Arrange everything from the start of the records down to the line containing "Identify the location", that line included, as a numbered list without blank lines. Leave the pictures out.

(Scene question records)
◆ ◆ ◆ ◆
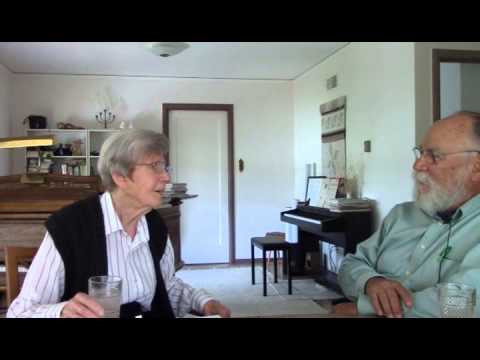
This screenshot has height=360, width=480. I want to click on bench, so click(273, 241).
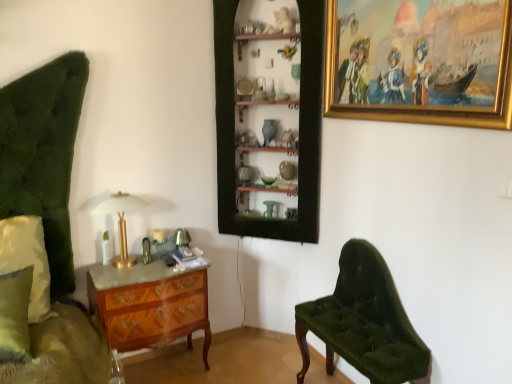
At what (x,y) coordinates should I click in order to perform the action: click on gold metallic table lamp at center. Please return your answer as a coordinate pair (x, y). The width and height of the screenshot is (512, 384). Looking at the image, I should click on (121, 221).

This screenshot has width=512, height=384. What do you see at coordinates (364, 321) in the screenshot?
I see `velvet green bench at lower right` at bounding box center [364, 321].

This screenshot has width=512, height=384. In order to click on gold metallic table lamp at center in this screenshot , I will do `click(121, 221)`.

Between velvet green bench at lower right and gold-framed painting at upper right, which one has smaller width?

gold-framed painting at upper right is thinner.

Can we say velvet green bench at lower right lies outside gold-framed painting at upper right?

Absolutely, velvet green bench at lower right is external to gold-framed painting at upper right.

Identify the location of picture frame above the velvet green bench at lower right (from a real-world perspective). Image resolution: width=512 pixels, height=384 pixels. (420, 62).

Would you consider velvet green bench at lower right to be distant from gold-framed painting at upper right?

velvet green bench at lower right is near gold-framed painting at upper right, not far away.

In the scene shown: Which of these two, wooden marquetry chest of drawers at lower left or velvet green bench at lower right, is wider?

Wider between the two is wooden marquetry chest of drawers at lower left.

Considering the relative positions of wooden marquetry chest of drawers at lower left and velvet green bench at lower right in the image provided, is wooden marquetry chest of drawers at lower left to the left of velvet green bench at lower right from the viewer's perspective?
◆ ◆ ◆ ◆
* _Result for this exercise_:
1. This screenshot has height=360, width=480. I want to click on bench, so click(273, 241).
2. At what (x,y) coordinates should I click in order to perform the action: click on gold metallic table lamp at center. Please return your answer as a coordinate pair (x, y). The width and height of the screenshot is (512, 384). Looking at the image, I should click on (121, 221).
3. This screenshot has width=512, height=384. What do you see at coordinates (364, 321) in the screenshot?
4. I see `velvet green bench at lower right` at bounding box center [364, 321].
5. This screenshot has width=512, height=384. In order to click on gold metallic table lamp at center in this screenshot , I will do `click(121, 221)`.
6. Between velvet green bench at lower right and gold-framed painting at upper right, which one has smaller width?
7. gold-framed painting at upper right is thinner.
8. Can we say velvet green bench at lower right lies outside gold-framed painting at upper right?
9. Absolutely, velvet green bench at lower right is external to gold-framed painting at upper right.
10. Identify the location of picture frame above the velvet green bench at lower right (from a real-world perspective). Image resolution: width=512 pixels, height=384 pixels. (420, 62).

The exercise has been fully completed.